[Version comparison data]
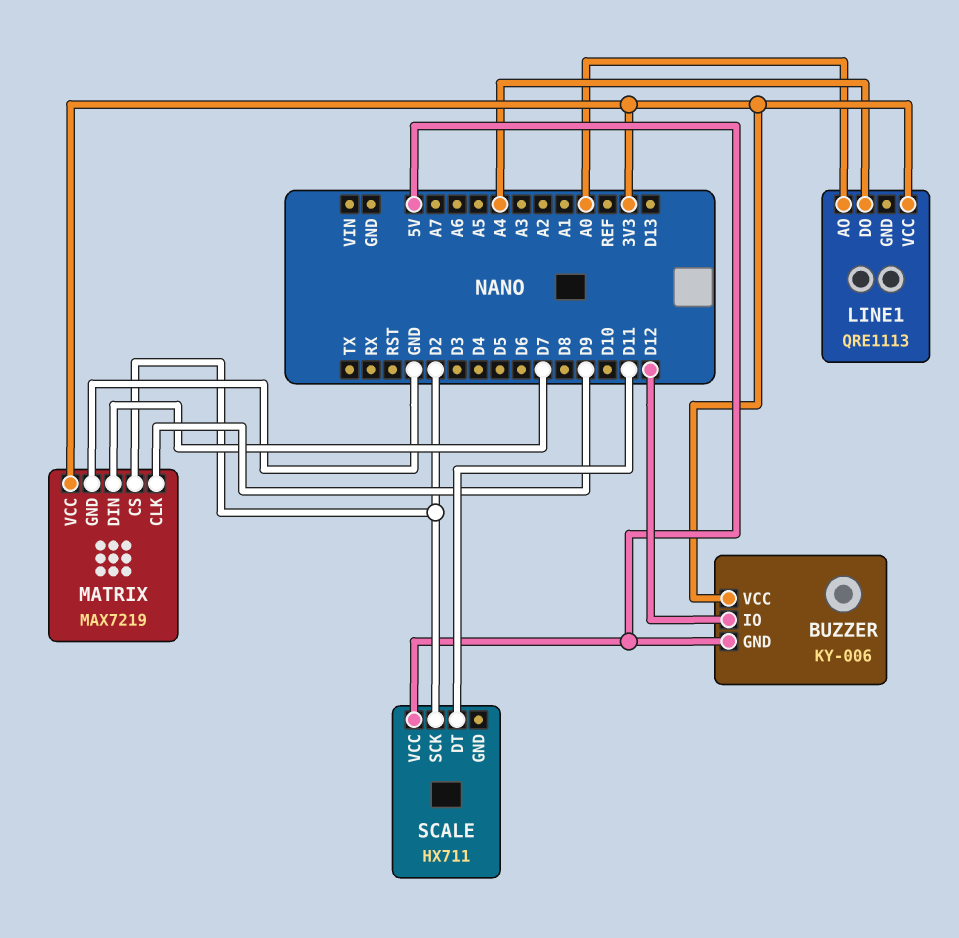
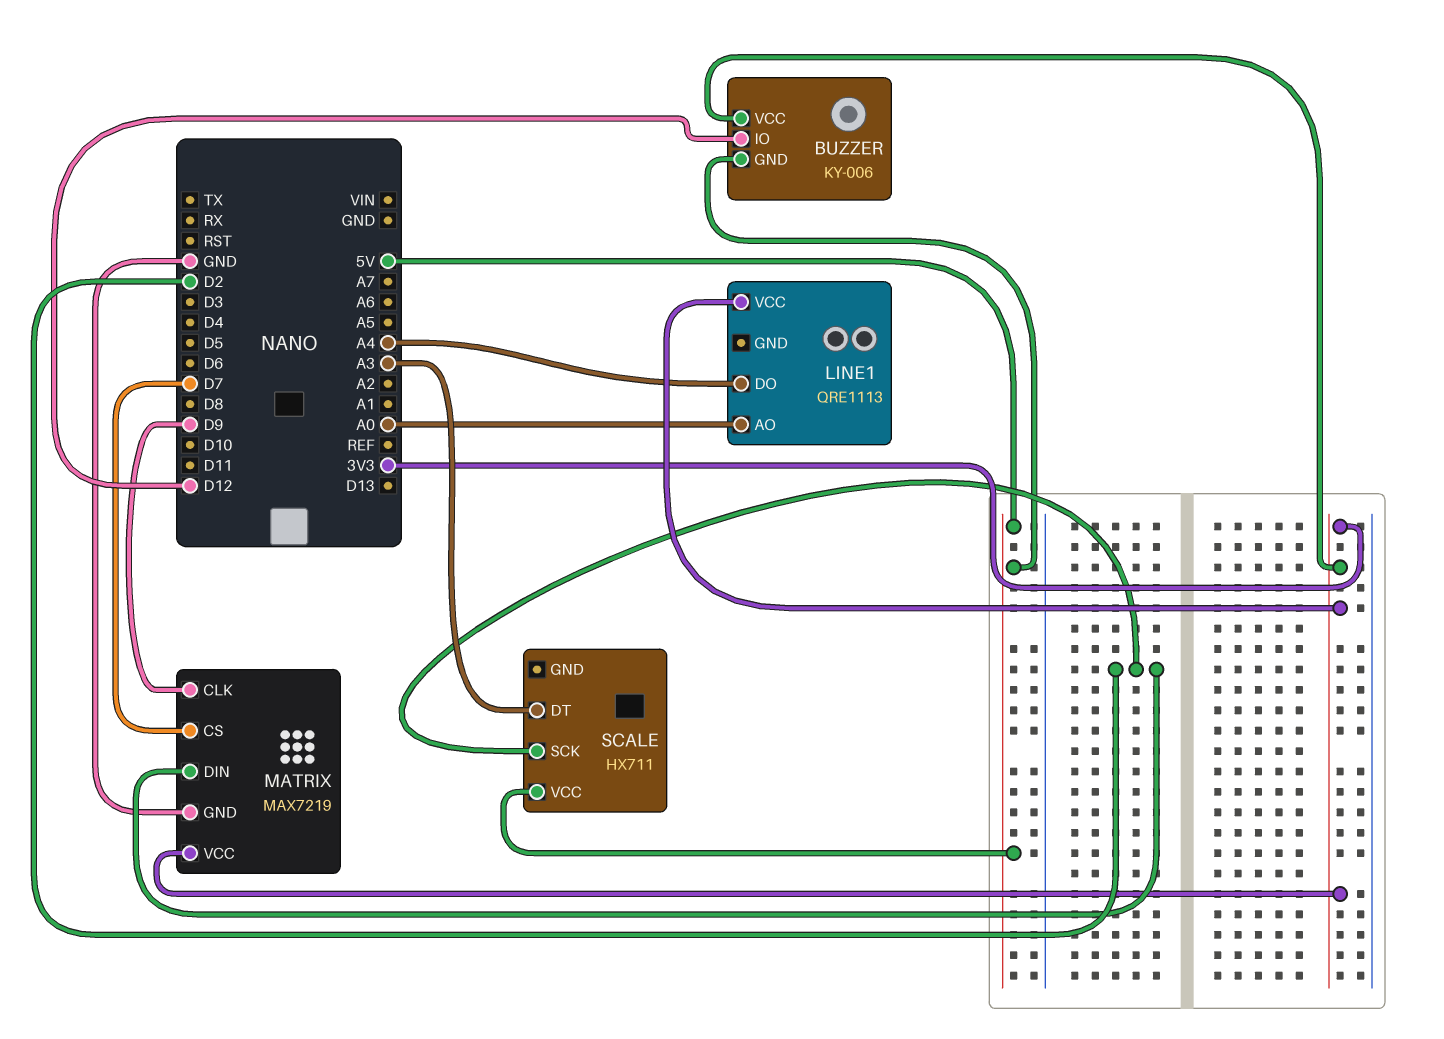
MATRIX pin CS: D2 -> D7
MATRIX pin DIN: D7 -> D2
SCALE pin DT: D11 -> A3

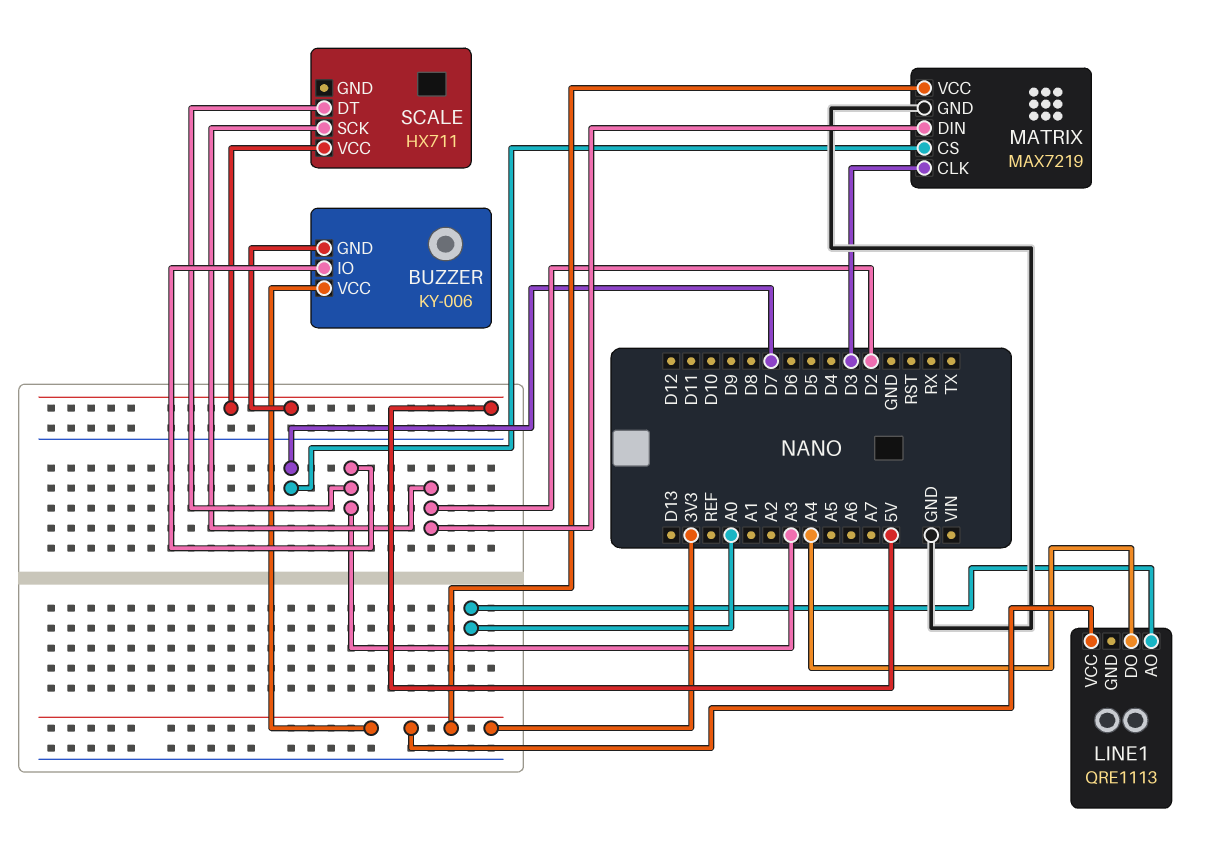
BUZZER pin IO: D12 -> A3
MATRIX pin CLK: D9 -> D3

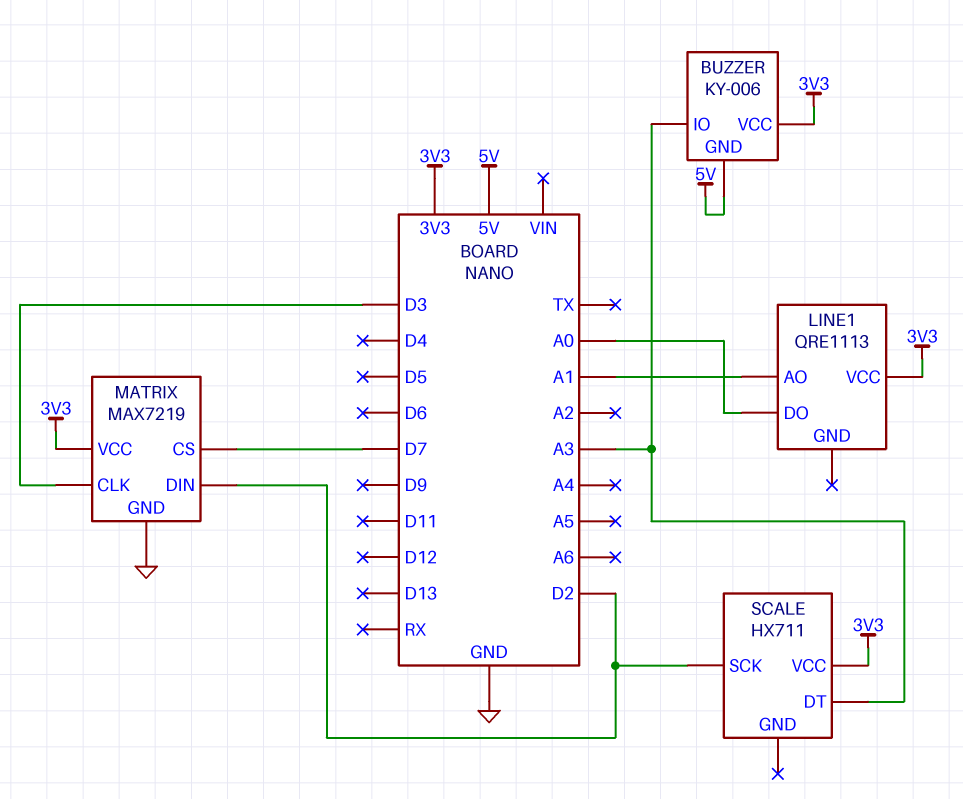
LINE1 pin AO: A0 -> A1
LINE1 pin DO: A4 -> A0
SCALE pin VCC: 5V -> 3V3

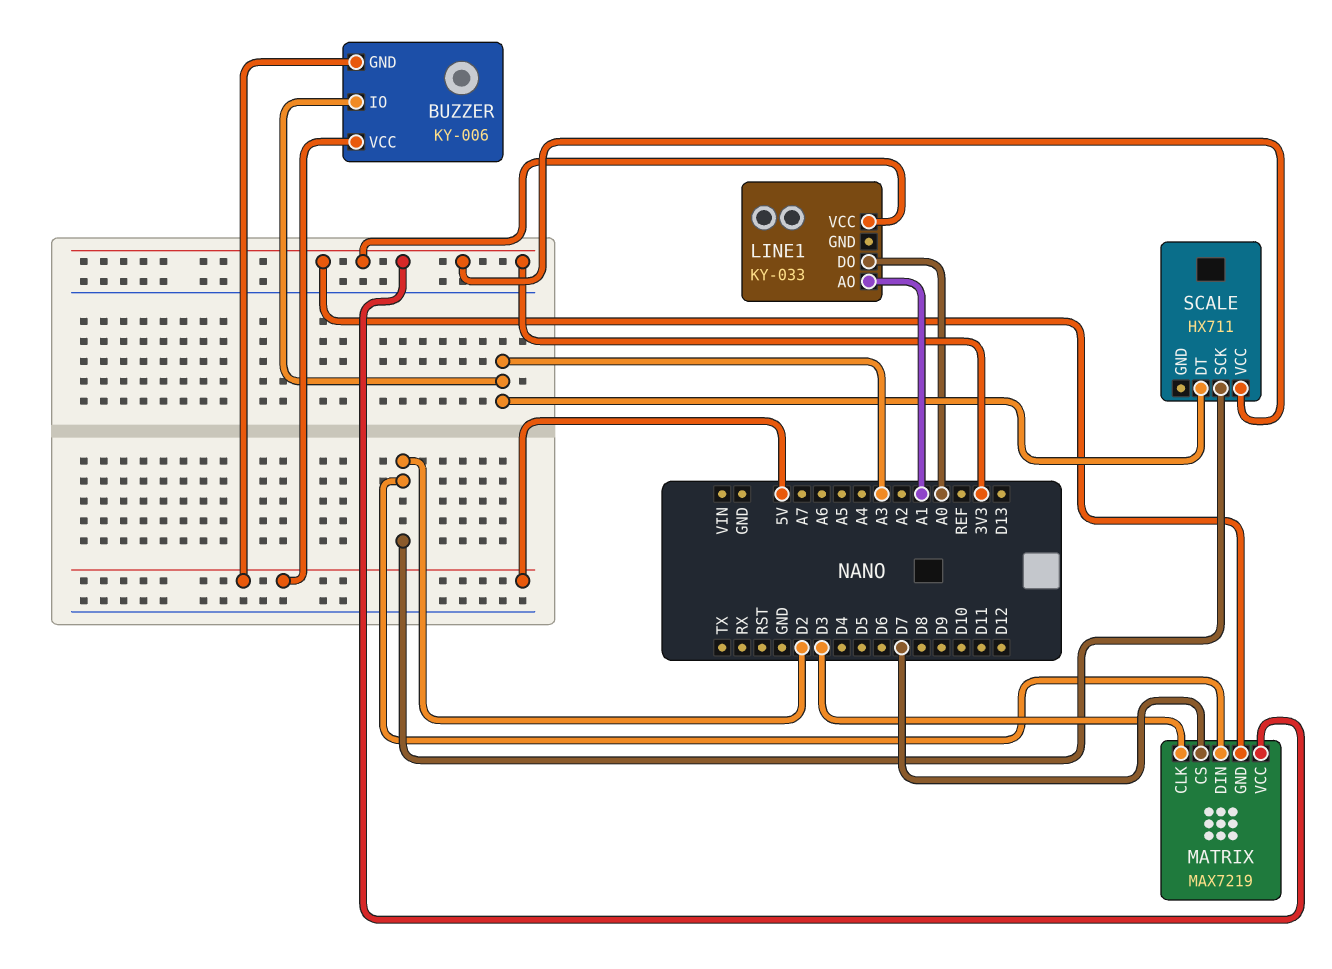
BUZZER pin VCC: 3V3 -> 5V
LINE1: QRE1113 -> KY-033
MATRIX pin GND: GND -> 3V3

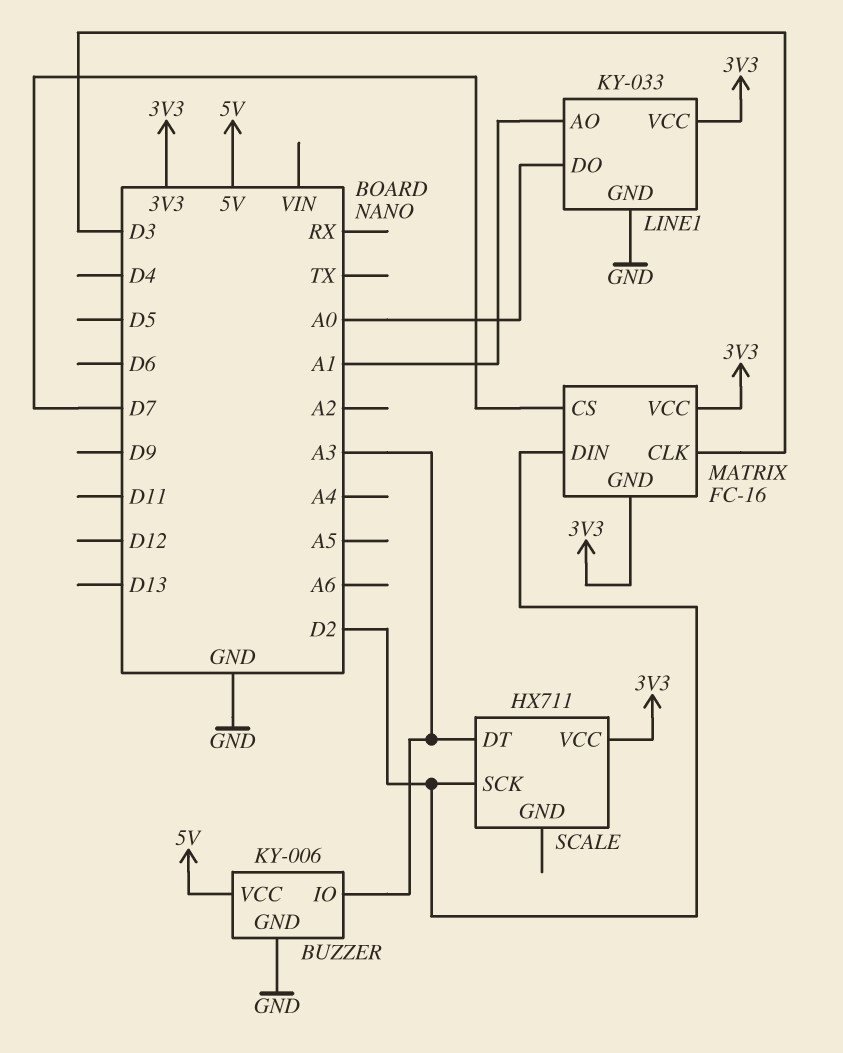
BUZZER pin GND: 5V -> GND
LINE1 pin GND: none -> GND
MATRIX: MAX7219 -> FC-16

Task instructions
Please filter the entries for the word "BUZZER" and copy the lines that have it.

Exercise result
BUZZER pin IO: D12 -> A3
BUZZER pin VCC: 3V3 -> 5V
BUZZER pin GND: 5V -> GND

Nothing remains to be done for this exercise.